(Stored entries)
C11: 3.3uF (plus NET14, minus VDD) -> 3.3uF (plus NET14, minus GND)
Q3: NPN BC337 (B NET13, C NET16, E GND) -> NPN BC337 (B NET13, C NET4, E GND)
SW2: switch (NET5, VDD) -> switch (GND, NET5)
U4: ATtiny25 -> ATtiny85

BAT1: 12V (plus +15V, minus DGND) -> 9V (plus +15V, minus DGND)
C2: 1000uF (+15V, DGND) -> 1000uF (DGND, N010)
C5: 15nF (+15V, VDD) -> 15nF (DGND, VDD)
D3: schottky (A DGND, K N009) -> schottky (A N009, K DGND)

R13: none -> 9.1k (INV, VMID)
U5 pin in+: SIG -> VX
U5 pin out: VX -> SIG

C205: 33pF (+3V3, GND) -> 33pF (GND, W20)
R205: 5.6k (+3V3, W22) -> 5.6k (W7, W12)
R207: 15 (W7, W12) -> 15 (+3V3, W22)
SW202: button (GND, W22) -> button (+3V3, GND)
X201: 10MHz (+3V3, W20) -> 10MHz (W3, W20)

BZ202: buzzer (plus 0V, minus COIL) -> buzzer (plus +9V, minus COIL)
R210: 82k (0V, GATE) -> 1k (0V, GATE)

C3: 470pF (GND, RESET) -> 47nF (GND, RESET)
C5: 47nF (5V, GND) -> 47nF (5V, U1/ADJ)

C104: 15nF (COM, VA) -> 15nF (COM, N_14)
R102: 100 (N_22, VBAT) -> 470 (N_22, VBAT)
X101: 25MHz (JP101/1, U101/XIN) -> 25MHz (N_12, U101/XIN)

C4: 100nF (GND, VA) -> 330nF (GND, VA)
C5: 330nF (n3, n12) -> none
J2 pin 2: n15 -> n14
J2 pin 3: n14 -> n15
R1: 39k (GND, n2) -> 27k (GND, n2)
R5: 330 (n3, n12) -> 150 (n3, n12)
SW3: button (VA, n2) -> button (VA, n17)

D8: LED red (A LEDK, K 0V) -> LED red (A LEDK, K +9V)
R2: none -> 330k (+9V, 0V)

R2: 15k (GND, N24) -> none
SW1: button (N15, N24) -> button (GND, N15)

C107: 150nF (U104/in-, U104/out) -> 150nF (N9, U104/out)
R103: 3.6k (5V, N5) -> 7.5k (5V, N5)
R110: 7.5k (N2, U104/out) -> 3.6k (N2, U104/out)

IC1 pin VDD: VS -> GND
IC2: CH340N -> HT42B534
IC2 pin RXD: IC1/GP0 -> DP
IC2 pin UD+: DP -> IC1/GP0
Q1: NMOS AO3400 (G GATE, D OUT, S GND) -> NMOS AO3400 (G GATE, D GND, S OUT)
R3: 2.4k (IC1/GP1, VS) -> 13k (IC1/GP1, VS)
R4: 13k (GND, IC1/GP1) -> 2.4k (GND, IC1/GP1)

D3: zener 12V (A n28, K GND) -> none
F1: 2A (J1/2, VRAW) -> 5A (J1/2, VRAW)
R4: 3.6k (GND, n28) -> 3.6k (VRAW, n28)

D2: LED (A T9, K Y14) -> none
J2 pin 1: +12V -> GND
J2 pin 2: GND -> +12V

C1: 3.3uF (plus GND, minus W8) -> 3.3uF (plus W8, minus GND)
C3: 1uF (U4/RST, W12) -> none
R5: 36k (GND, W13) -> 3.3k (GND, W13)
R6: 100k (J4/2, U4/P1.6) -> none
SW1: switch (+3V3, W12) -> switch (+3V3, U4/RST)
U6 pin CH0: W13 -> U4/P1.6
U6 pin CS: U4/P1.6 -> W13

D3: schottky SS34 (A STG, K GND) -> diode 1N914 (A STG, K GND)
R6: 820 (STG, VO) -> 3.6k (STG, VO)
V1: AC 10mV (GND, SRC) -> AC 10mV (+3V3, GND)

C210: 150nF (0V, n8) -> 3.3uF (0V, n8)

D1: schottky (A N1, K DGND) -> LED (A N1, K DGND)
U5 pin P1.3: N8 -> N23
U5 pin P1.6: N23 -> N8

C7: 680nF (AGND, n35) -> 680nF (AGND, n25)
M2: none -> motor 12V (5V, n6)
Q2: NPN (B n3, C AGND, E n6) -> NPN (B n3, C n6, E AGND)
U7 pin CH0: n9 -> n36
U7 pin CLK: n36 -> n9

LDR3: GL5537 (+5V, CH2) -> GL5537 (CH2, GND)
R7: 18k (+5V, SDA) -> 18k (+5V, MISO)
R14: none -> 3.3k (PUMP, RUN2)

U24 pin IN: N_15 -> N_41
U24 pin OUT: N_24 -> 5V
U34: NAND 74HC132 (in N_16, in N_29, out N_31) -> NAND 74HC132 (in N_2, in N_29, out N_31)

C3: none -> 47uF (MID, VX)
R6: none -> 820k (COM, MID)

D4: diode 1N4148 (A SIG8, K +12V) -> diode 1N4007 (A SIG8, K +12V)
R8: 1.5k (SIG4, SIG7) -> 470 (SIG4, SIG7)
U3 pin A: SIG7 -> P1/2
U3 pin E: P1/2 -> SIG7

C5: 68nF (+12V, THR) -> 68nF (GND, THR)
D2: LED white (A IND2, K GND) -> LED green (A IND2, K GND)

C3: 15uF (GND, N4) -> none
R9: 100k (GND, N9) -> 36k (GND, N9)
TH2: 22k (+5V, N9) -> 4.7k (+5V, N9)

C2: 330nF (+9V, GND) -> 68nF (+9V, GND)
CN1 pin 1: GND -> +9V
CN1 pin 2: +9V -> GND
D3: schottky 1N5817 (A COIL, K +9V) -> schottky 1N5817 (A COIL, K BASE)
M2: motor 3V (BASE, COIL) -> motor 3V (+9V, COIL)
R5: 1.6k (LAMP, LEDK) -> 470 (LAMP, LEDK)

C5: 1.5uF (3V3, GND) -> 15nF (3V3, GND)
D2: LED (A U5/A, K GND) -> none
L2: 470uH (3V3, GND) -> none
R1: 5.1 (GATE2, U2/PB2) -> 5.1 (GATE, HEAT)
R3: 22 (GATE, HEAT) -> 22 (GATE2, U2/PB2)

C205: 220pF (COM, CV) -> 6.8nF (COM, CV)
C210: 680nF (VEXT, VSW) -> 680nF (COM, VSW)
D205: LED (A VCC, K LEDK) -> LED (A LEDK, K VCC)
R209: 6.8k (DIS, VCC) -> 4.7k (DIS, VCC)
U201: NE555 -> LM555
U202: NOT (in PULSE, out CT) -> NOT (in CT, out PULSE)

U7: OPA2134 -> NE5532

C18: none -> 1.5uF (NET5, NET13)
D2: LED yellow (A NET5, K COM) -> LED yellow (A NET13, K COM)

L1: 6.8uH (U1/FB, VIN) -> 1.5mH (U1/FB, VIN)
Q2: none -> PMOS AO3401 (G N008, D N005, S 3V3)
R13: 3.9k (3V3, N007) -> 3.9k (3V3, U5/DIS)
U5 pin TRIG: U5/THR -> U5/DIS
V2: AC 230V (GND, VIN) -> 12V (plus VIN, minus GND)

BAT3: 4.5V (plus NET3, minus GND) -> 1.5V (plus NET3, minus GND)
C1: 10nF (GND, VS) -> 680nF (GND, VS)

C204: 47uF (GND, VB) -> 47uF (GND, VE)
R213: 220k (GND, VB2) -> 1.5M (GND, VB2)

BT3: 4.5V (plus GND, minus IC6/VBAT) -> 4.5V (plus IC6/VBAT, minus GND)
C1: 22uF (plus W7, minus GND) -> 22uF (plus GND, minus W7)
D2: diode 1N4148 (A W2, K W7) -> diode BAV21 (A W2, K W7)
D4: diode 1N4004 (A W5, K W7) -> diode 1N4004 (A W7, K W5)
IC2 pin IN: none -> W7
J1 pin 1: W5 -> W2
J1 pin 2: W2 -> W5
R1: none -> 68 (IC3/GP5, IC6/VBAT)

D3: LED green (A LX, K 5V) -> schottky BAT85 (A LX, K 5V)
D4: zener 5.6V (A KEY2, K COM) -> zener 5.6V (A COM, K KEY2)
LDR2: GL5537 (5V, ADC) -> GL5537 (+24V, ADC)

### REQUIREMENT
Every line from the first entry to the line containing "IC2 pin RXD: IC1/GP0 -> DP" should be transcribed exactly, and nothing beyond it.

### YOUR RESPONSE
C11: 3.3uF (plus NET14, minus VDD) -> 3.3uF (plus NET14, minus GND)
Q3: NPN BC337 (B NET13, C NET16, E GND) -> NPN BC337 (B NET13, C NET4, E GND)
SW2: switch (NET5, VDD) -> switch (GND, NET5)
U4: ATtiny25 -> ATtiny85

BAT1: 12V (plus +15V, minus DGND) -> 9V (plus +15V, minus DGND)
C2: 1000uF (+15V, DGND) -> 1000uF (DGND, N010)
C5: 15nF (+15V, VDD) -> 15nF (DGND, VDD)
D3: schottky (A DGND, K N009) -> schottky (A N009, K DGND)

R13: none -> 9.1k (INV, VMID)
U5 pin in+: SIG -> VX
U5 pin out: VX -> SIG

C205: 33pF (+3V3, GND) -> 33pF (GND, W20)
R205: 5.6k (+3V3, W22) -> 5.6k (W7, W12)
R207: 15 (W7, W12) -> 15 (+3V3, W22)
SW202: button (GND, W22) -> button (+3V3, GND)
X201: 10MHz (+3V3, W20) -> 10MHz (W3, W20)

BZ202: buzzer (plus 0V, minus COIL) -> buzzer (plus +9V, minus COIL)
R210: 82k (0V, GATE) -> 1k (0V, GATE)

C3: 470pF (GND, RESET) -> 47nF (GND, RESET)
C5: 47nF (5V, GND) -> 47nF (5V, U1/ADJ)

C104: 15nF (COM, VA) -> 15nF (COM, N_14)
R102: 100 (N_22, VBAT) -> 470 (N_22, VBAT)
X101: 25MHz (JP101/1, U101/XIN) -> 25MHz (N_12, U101/XIN)

C4: 100nF (GND, VA) -> 330nF (GND, VA)
C5: 330nF (n3, n12) -> none
J2 pin 2: n15 -> n14
J2 pin 3: n14 -> n15
R1: 39k (GND, n2) -> 27k (GND, n2)
R5: 330 (n3, n12) -> 150 (n3, n12)
SW3: button (VA, n2) -> button (VA, n17)

D8: LED red (A LEDK, K 0V) -> LED red (A LEDK, K +9V)
R2: none -> 330k (+9V, 0V)

R2: 15k (GND, N24) -> none
SW1: button (N15, N24) -> button (GND, N15)

C107: 150nF (U104/in-, U104/out) -> 150nF (N9, U104/out)
R103: 3.6k (5V, N5) -> 7.5k (5V, N5)
R110: 7.5k (N2, U104/out) -> 3.6k (N2, U104/out)

IC1 pin VDD: VS -> GND
IC2: CH340N -> HT42B534
IC2 pin RXD: IC1/GP0 -> DP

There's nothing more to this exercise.